TASK:
The entries are to be reproduced verbatim, and their pictures left out.
══ RECORDS FOR PROCESSING ══
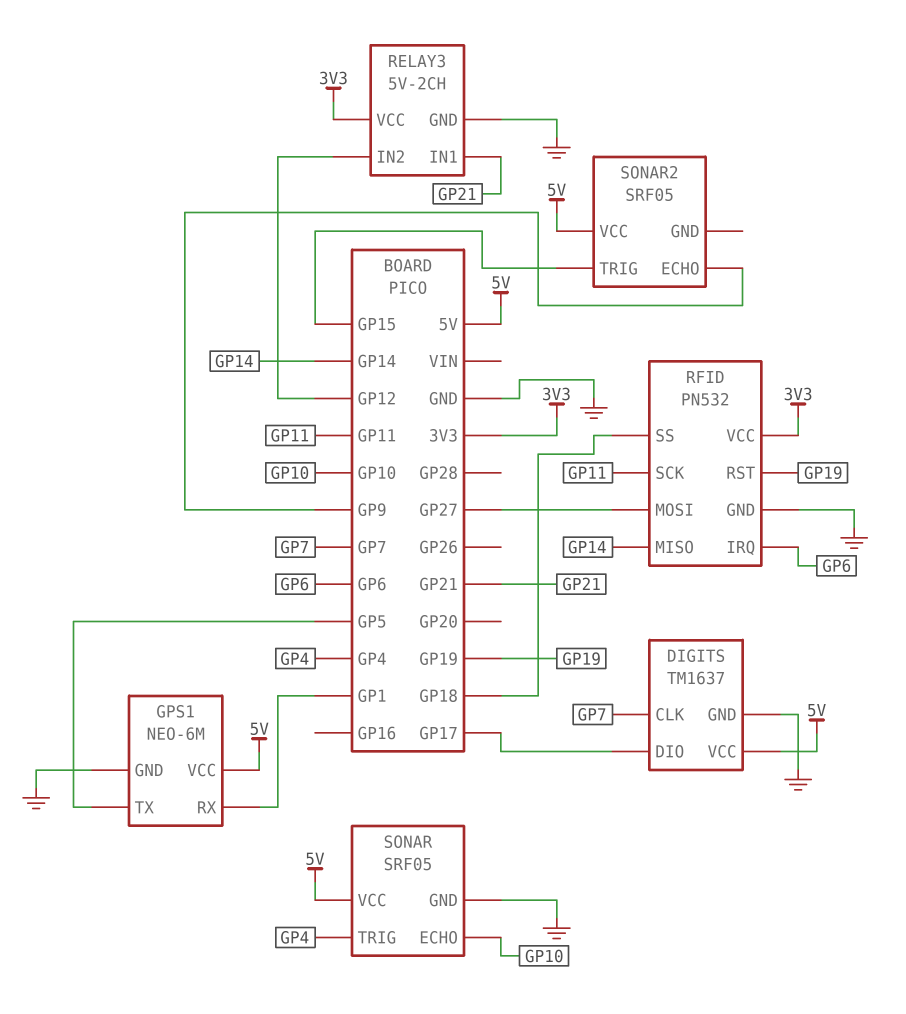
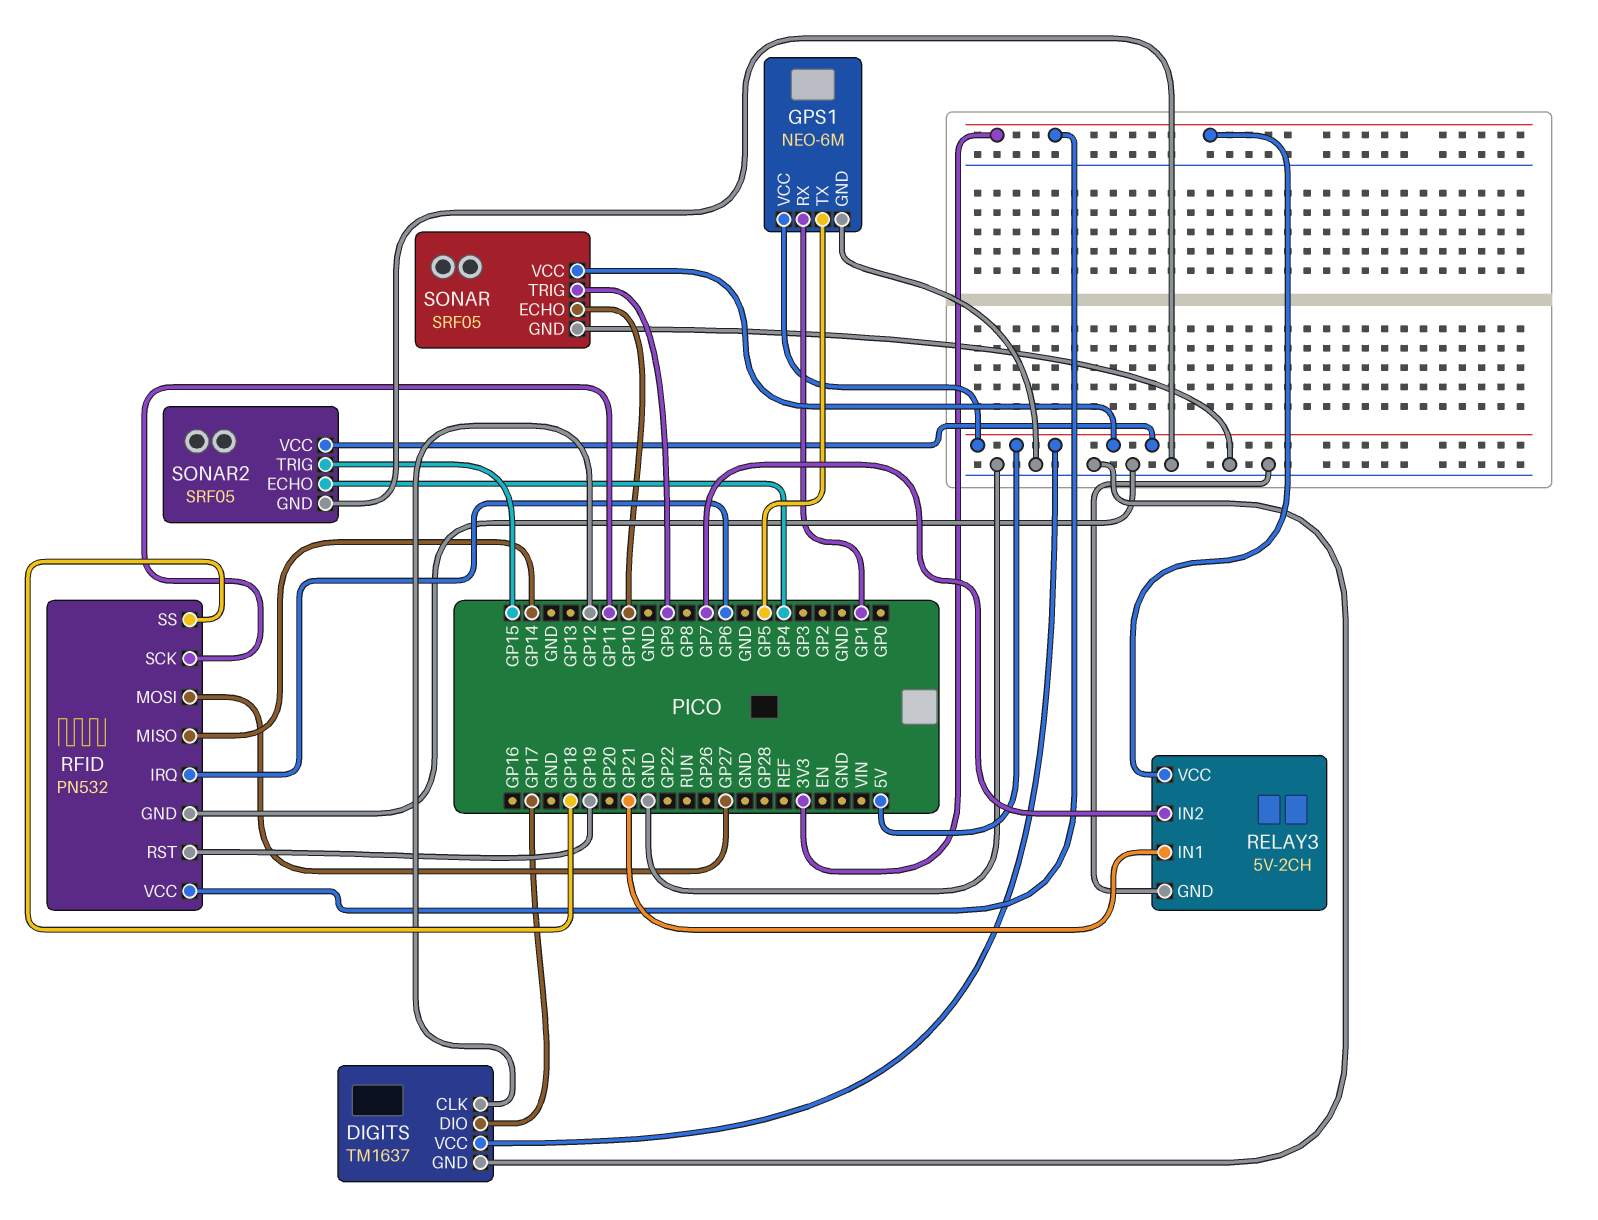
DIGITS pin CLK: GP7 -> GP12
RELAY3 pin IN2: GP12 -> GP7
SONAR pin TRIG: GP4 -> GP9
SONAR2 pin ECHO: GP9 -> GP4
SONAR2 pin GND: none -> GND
═══
YOUR SOLUTION:
DIGITS pin CLK: GP7 -> GP12
RELAY3 pin IN2: GP12 -> GP7
SONAR pin TRIG: GP4 -> GP9
SONAR2 pin ECHO: GP9 -> GP4
SONAR2 pin GND: none -> GND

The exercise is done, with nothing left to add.